Recorded data:
=== Begin Enclosure ===
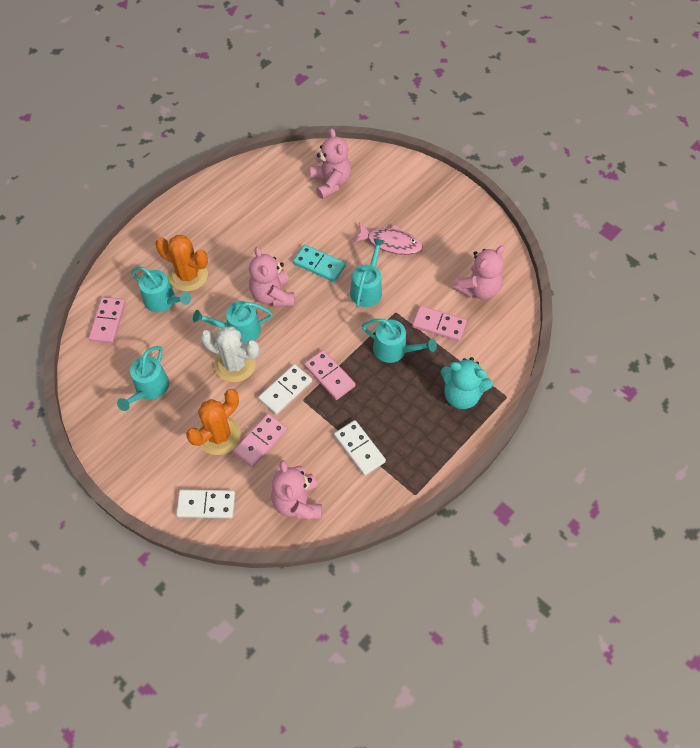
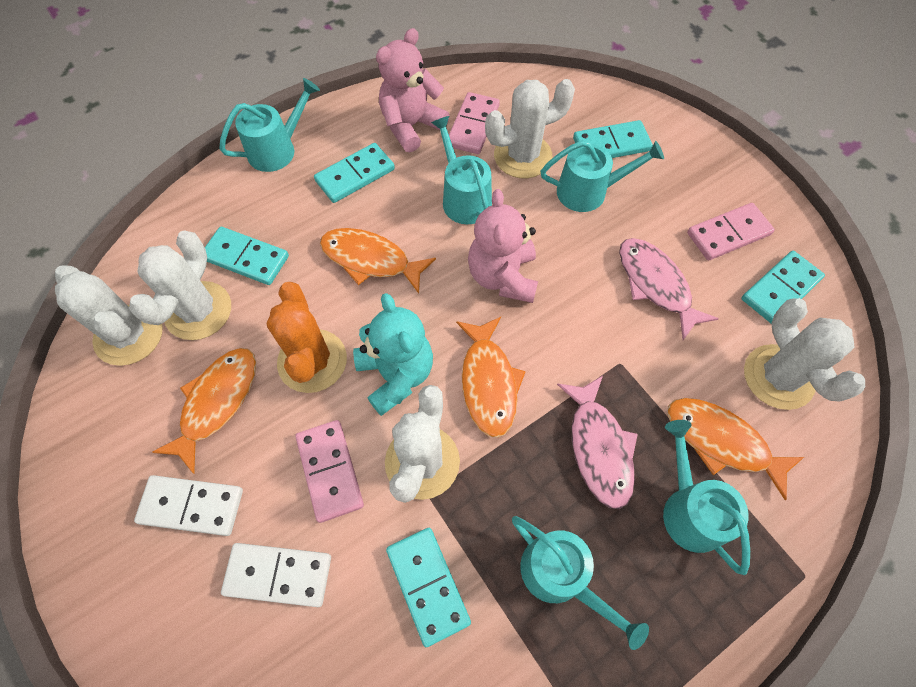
orange cactus: 2 -> 1
orange fish: 0 -> 4
pink domino: 4 -> 3
pink fish: 1 -> 2
pink teddy bear: 4 -> 2
turquoise domino: 1 -> 5
white cactus: 1 -> 5
white domino: 3 -> 2

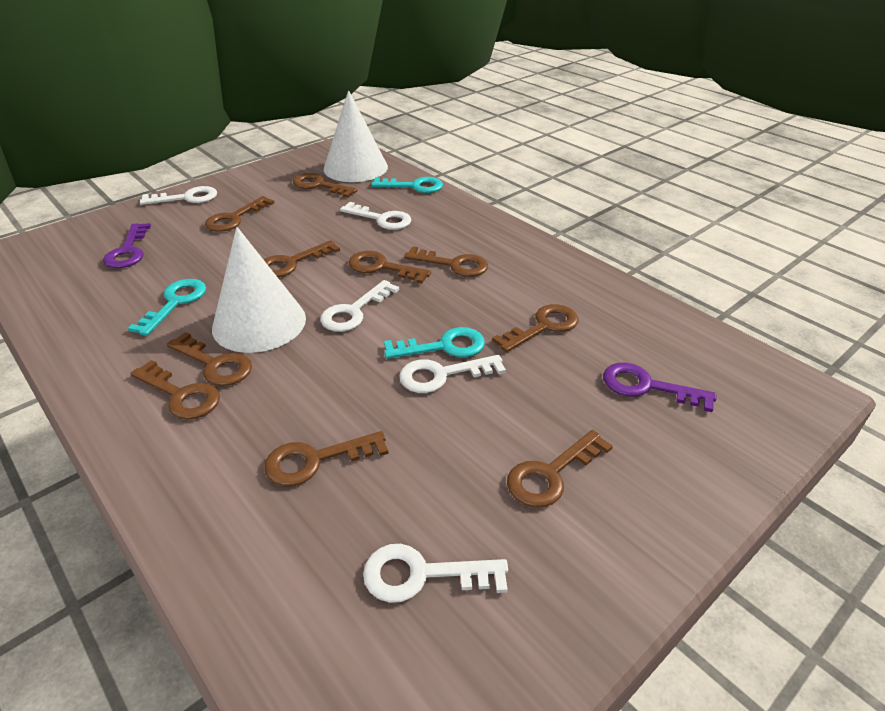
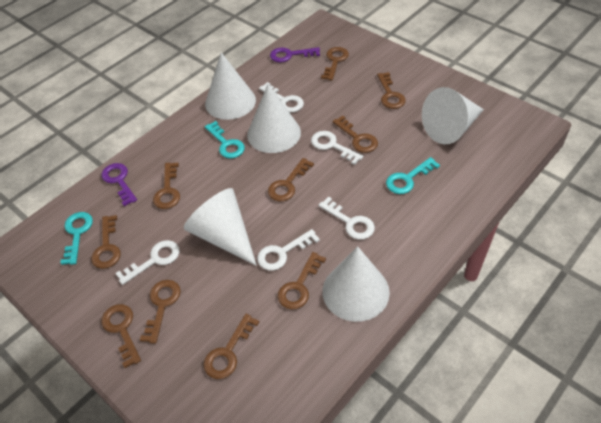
white cone: 2 -> 5

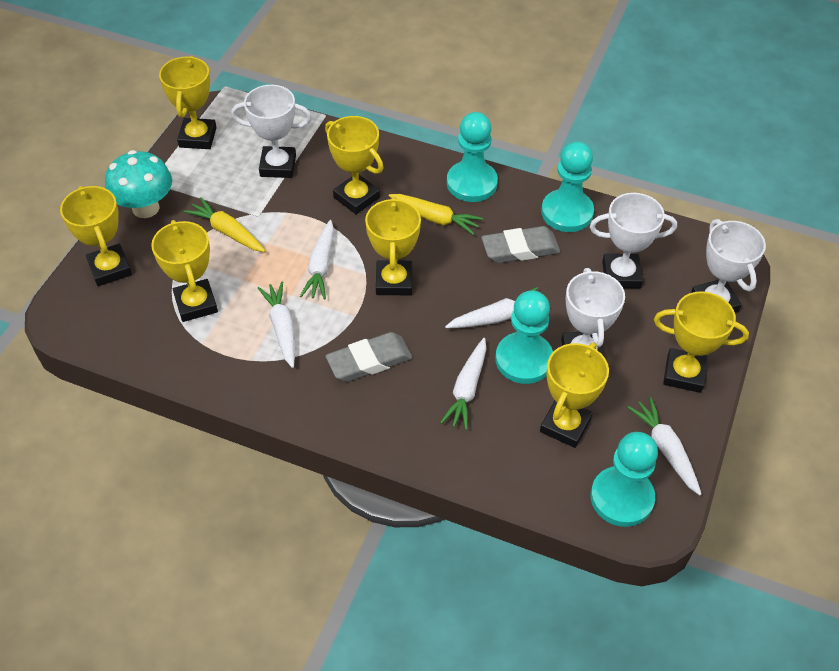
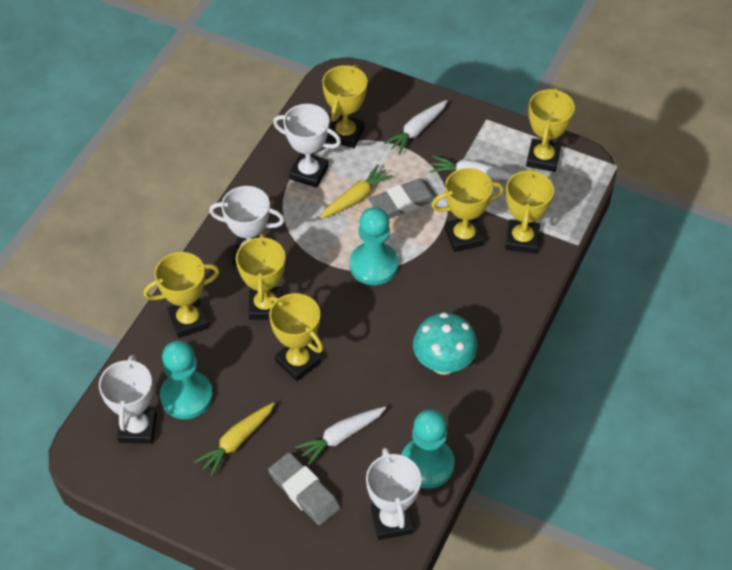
turquoise pawn: 4 -> 3
white carrot: 5 -> 3

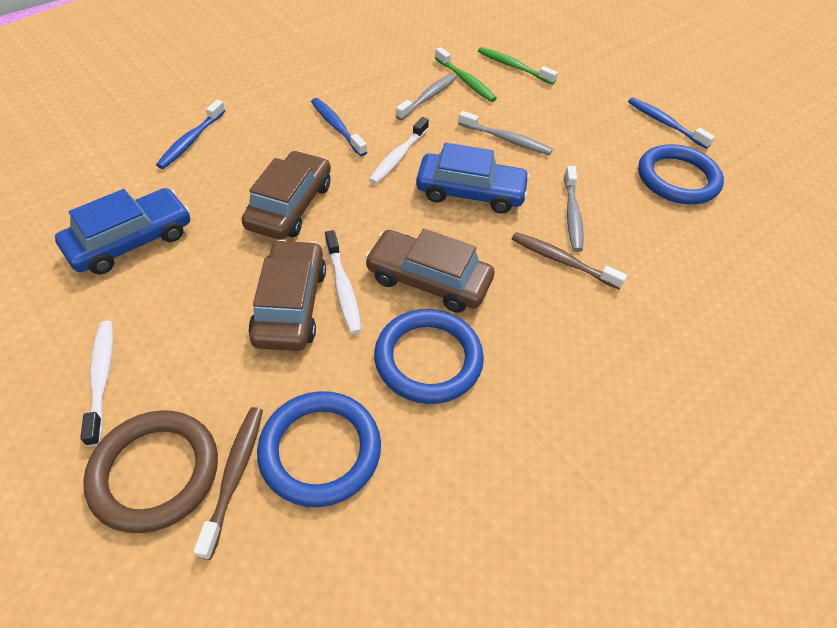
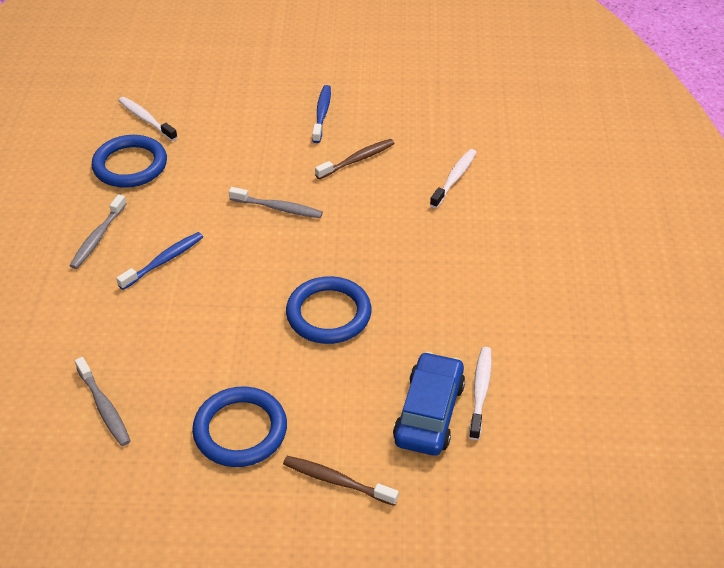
blue car: 2 -> 1
blue toothbrush: 3 -> 2
brown car: 3 -> 0
brown ring: 1 -> 0
green toothbrush: 2 -> 0

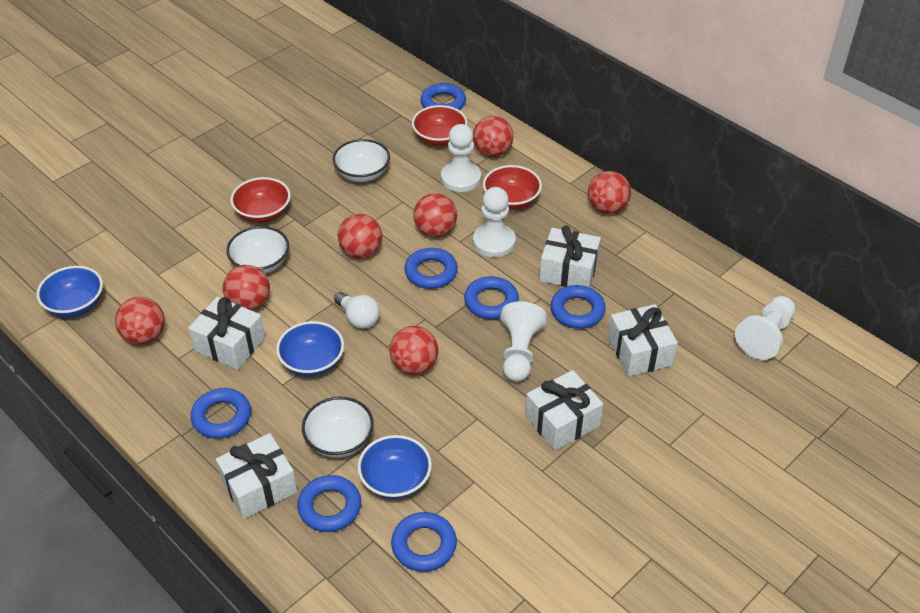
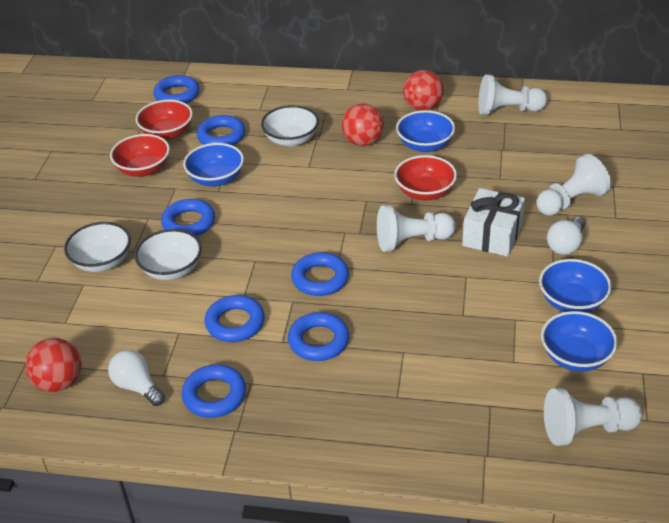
blue bowl: 3 -> 4
red ball: 7 -> 3
white gift: 5 -> 1
white light bulb: 1 -> 2

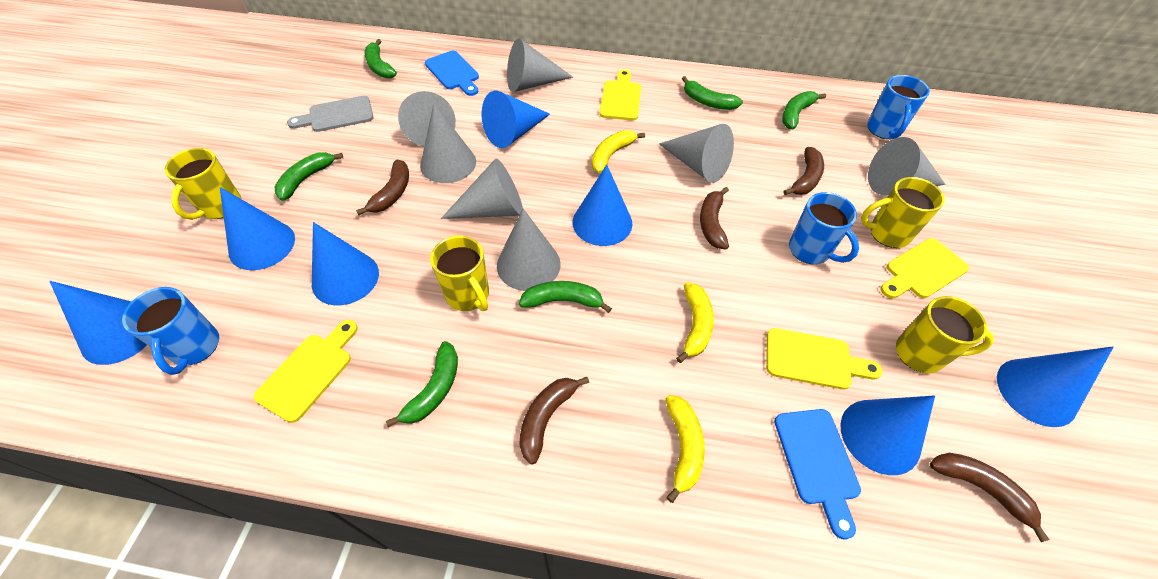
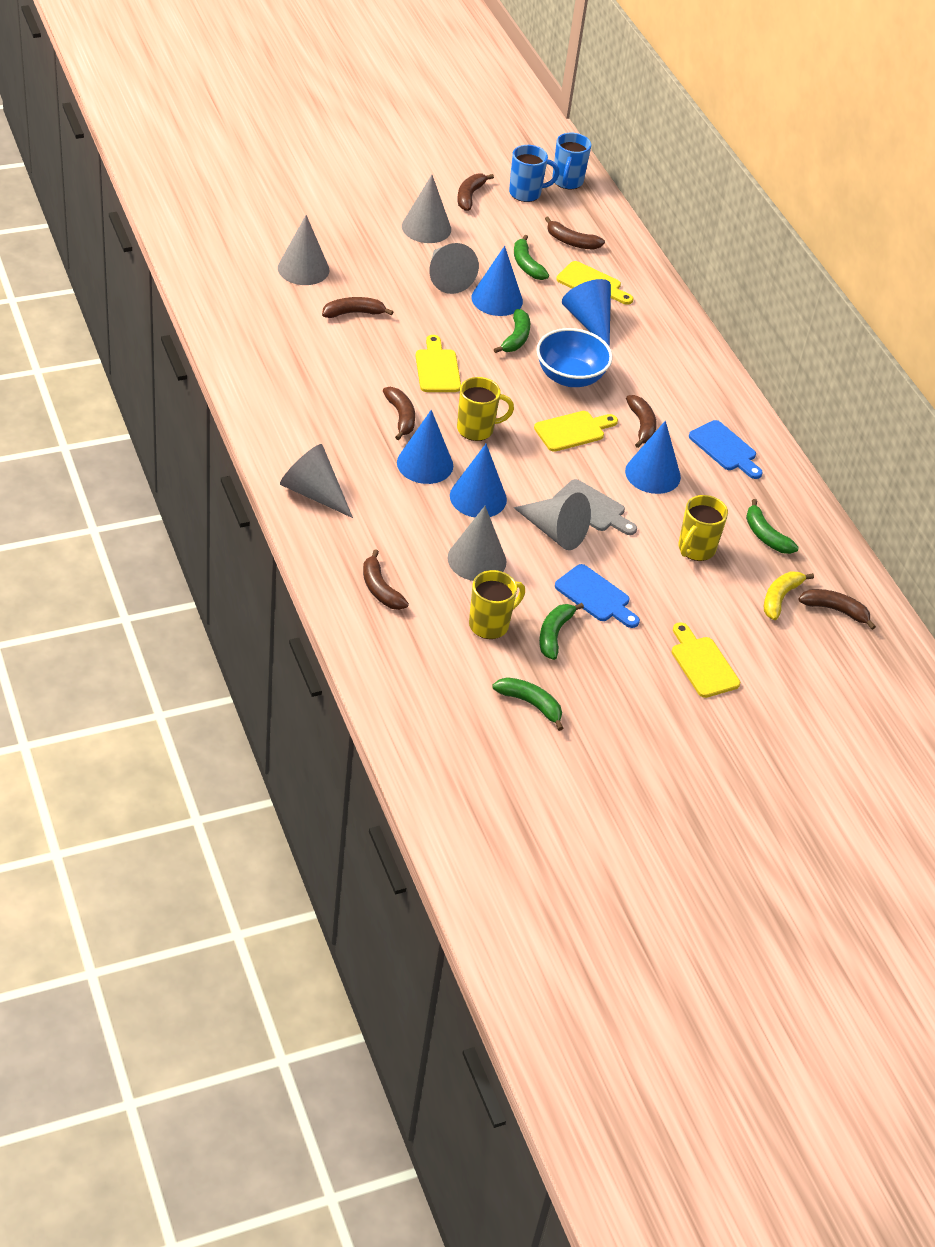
blue bowl: 0 -> 1
blue cone: 7 -> 5
blue mug: 3 -> 2
brown banana: 5 -> 7
green banana: 6 -> 5
grey cone: 7 -> 6
yellow banana: 3 -> 1
yellow mug: 4 -> 3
=== End Enclosure ===
Aim of the task:
Skip all pictures. Write out only the lines from the one containing "white carrot: 5 -> 3" to the end of the listing above, inclusive, exactly as given.

Response:
white carrot: 5 -> 3

blue car: 2 -> 1
blue toothbrush: 3 -> 2
brown car: 3 -> 0
brown ring: 1 -> 0
green toothbrush: 2 -> 0

blue bowl: 3 -> 4
red ball: 7 -> 3
white gift: 5 -> 1
white light bulb: 1 -> 2

blue bowl: 0 -> 1
blue cone: 7 -> 5
blue mug: 3 -> 2
brown banana: 5 -> 7
green banana: 6 -> 5
grey cone: 7 -> 6
yellow banana: 3 -> 1
yellow mug: 4 -> 3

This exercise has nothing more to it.